What this task involves :: Word for word, reproduce every line of the data.
Top of Material shown
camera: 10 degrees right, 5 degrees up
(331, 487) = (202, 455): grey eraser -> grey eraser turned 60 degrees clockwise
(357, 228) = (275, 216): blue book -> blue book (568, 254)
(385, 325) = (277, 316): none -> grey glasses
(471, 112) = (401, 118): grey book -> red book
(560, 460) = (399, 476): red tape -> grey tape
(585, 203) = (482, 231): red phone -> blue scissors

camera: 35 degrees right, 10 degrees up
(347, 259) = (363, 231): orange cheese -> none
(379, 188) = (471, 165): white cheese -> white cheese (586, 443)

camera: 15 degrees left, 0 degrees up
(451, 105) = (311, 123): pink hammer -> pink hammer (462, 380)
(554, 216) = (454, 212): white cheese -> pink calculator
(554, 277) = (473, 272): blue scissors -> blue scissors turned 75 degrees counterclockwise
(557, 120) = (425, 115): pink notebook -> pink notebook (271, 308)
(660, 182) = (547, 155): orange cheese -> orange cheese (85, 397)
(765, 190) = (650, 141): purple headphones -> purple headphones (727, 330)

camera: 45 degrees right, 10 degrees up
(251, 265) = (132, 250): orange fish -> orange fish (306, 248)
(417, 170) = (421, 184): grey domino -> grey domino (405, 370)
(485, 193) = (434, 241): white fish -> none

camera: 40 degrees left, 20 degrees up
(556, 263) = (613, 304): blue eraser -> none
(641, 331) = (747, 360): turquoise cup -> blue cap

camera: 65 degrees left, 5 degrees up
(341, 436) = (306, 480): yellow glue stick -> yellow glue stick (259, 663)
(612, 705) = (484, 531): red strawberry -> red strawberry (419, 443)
Bottom of Material shown
Solution to this exercise ::
camera: 10 degrees right, 5 degrees up
(331, 487) = (202, 455): grey eraser -> grey eraser turned 60 degrees clockwise
(357, 228) = (275, 216): blue book -> blue book (568, 254)
(385, 325) = (277, 316): none -> grey glasses
(471, 112) = (401, 118): grey book -> red book
(560, 460) = (399, 476): red tape -> grey tape
(585, 203) = (482, 231): red phone -> blue scissors

camera: 35 degrees right, 10 degrees up
(347, 259) = (363, 231): orange cheese -> none
(379, 188) = (471, 165): white cheese -> white cheese (586, 443)

camera: 15 degrees left, 0 degrees up
(451, 105) = (311, 123): pink hammer -> pink hammer (462, 380)
(554, 216) = (454, 212): white cheese -> pink calculator
(554, 277) = (473, 272): blue scissors -> blue scissors turned 75 degrees counterclockwise
(557, 120) = (425, 115): pink notebook -> pink notebook (271, 308)
(660, 182) = (547, 155): orange cheese -> orange cheese (85, 397)
(765, 190) = (650, 141): purple headphones -> purple headphones (727, 330)

camera: 45 degrees right, 10 degrees up
(251, 265) = (132, 250): orange fish -> orange fish (306, 248)
(417, 170) = (421, 184): grey domino -> grey domino (405, 370)
(485, 193) = (434, 241): white fish -> none

camera: 40 degrees left, 20 degrees up
(556, 263) = (613, 304): blue eraser -> none
(641, 331) = (747, 360): turquoise cup -> blue cap

camera: 65 degrees left, 5 degrees up
(341, 436) = (306, 480): yellow glue stick -> yellow glue stick (259, 663)
(612, 705) = (484, 531): red strawberry -> red strawberry (419, 443)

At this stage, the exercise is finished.